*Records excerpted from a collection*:
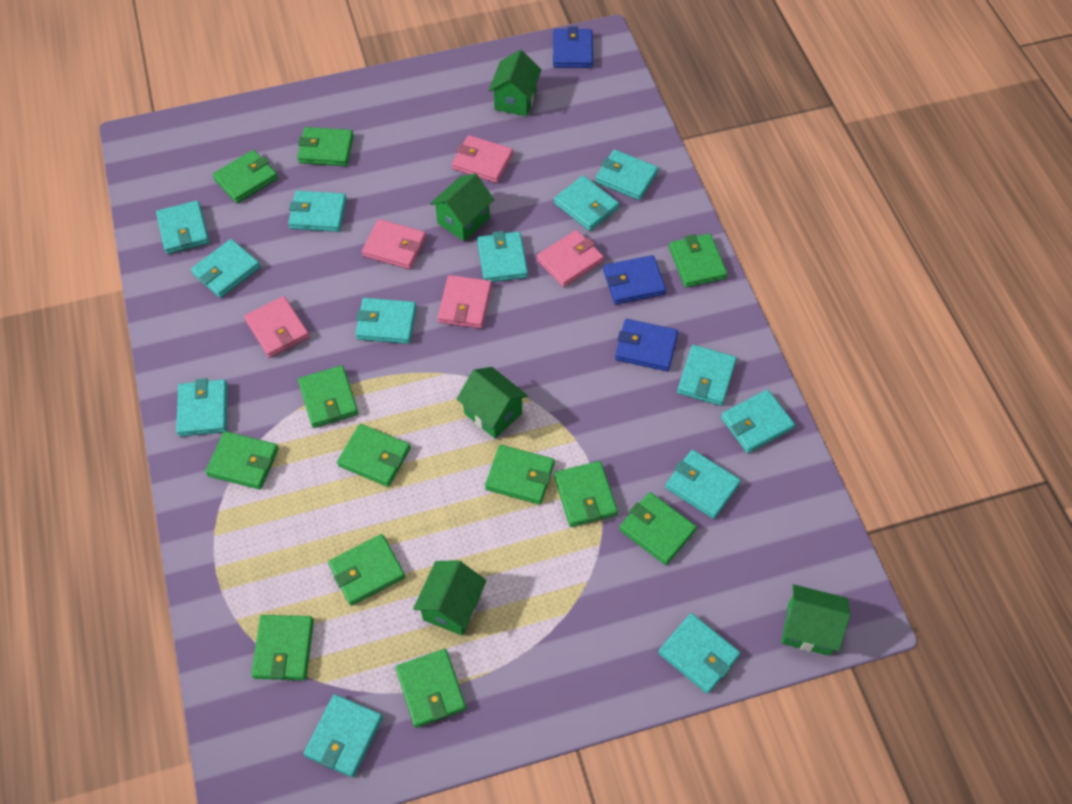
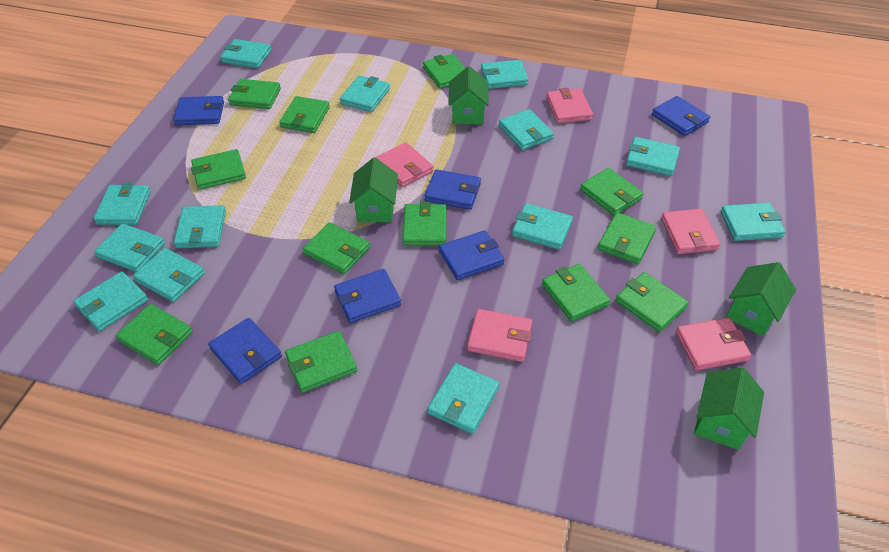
blue wallet: 3 -> 6
green house: 5 -> 4

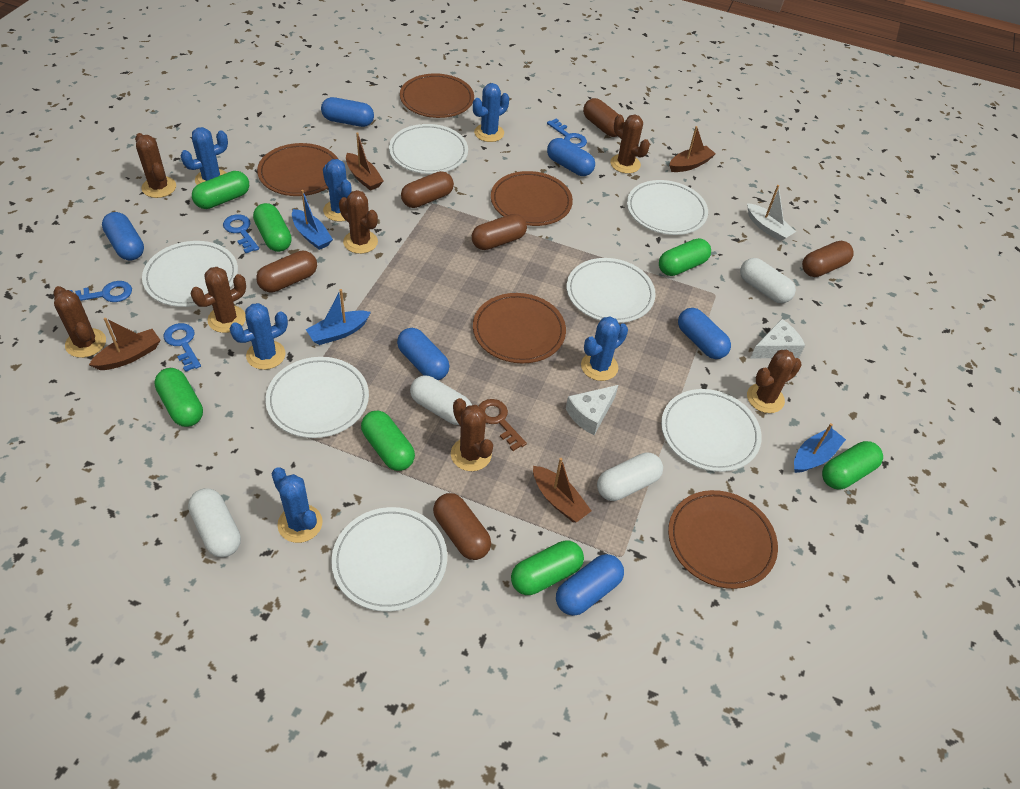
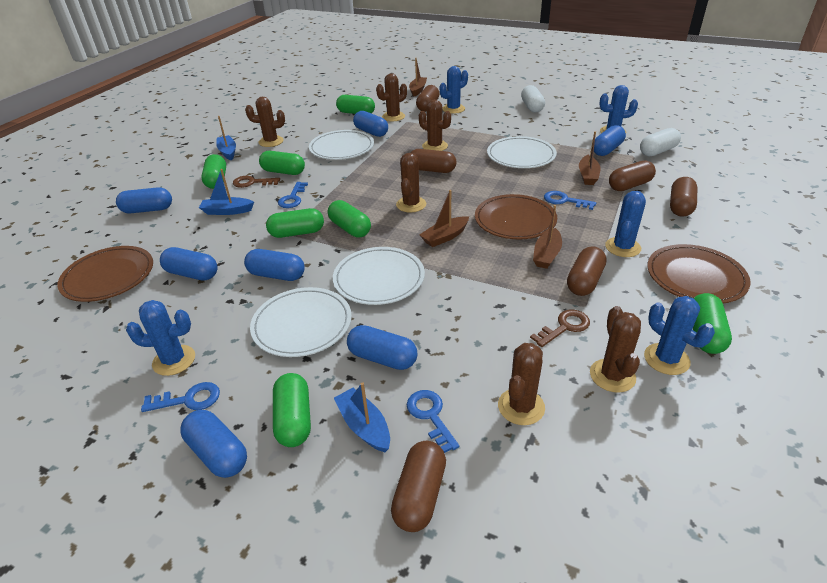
blue cactus: 6 -> 5
blue capsule: 6 -> 7
brown cactus: 7 -> 6
brown key: 1 -> 2
brown plate: 5 -> 3
white boat: 1 -> 0
white capsule: 4 -> 2
white cheese: 2 -> 0
white plate: 7 -> 4

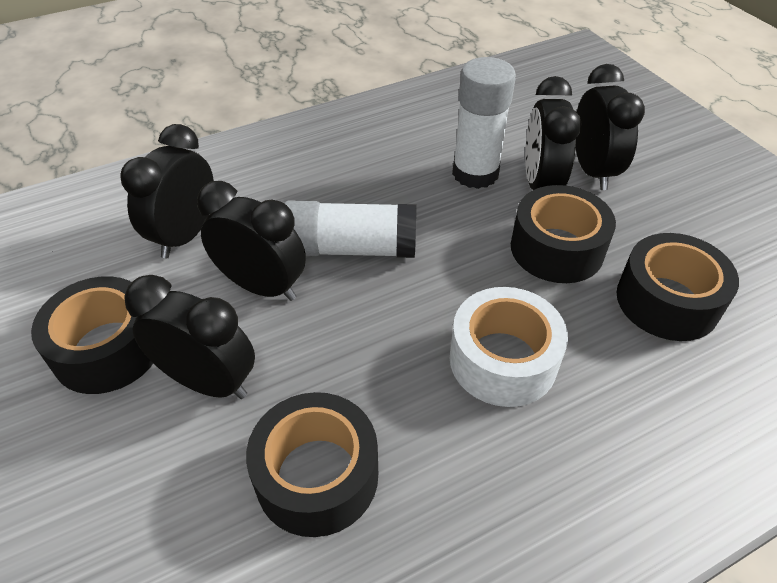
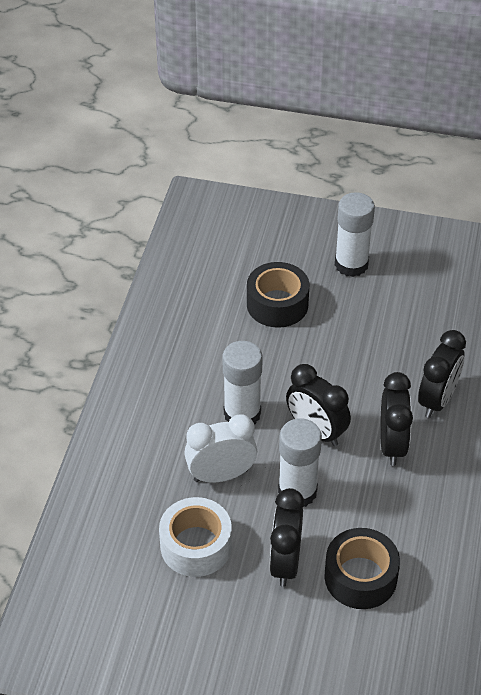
black clock: 5 -> 4
black tape: 4 -> 2
white clock: 0 -> 1
white glue stick: 2 -> 3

*Description of the task*: Go to the line that contains "brown plate: 5 -> 3" and copy exactly from there through the last line of the records above, both included. Omit pictures.

*Output below*:
brown plate: 5 -> 3
white boat: 1 -> 0
white capsule: 4 -> 2
white cheese: 2 -> 0
white plate: 7 -> 4

black clock: 5 -> 4
black tape: 4 -> 2
white clock: 0 -> 1
white glue stick: 2 -> 3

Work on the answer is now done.